INSTRUCTIONS TO FOLLOW> Retype each entry. Leave nothing out.

'''

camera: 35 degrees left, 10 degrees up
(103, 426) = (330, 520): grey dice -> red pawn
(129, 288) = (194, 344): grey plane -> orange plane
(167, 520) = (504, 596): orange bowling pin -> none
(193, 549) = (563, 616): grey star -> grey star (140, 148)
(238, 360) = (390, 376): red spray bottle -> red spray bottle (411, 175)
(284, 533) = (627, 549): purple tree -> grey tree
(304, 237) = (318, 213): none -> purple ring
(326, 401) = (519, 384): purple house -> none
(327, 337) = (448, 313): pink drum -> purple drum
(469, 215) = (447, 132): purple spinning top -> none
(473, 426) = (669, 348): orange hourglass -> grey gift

'''

ANSWER TO THIS EXERCISE>
camera: 35 degrees left, 10 degrees up
(103, 426) = (330, 520): grey dice -> red pawn
(129, 288) = (194, 344): grey plane -> orange plane
(167, 520) = (504, 596): orange bowling pin -> none
(193, 549) = (563, 616): grey star -> grey star (140, 148)
(238, 360) = (390, 376): red spray bottle -> red spray bottle (411, 175)
(284, 533) = (627, 549): purple tree -> grey tree
(304, 237) = (318, 213): none -> purple ring
(326, 401) = (519, 384): purple house -> none
(327, 337) = (448, 313): pink drum -> purple drum
(469, 215) = (447, 132): purple spinning top -> none
(473, 426) = (669, 348): orange hourglass -> grey gift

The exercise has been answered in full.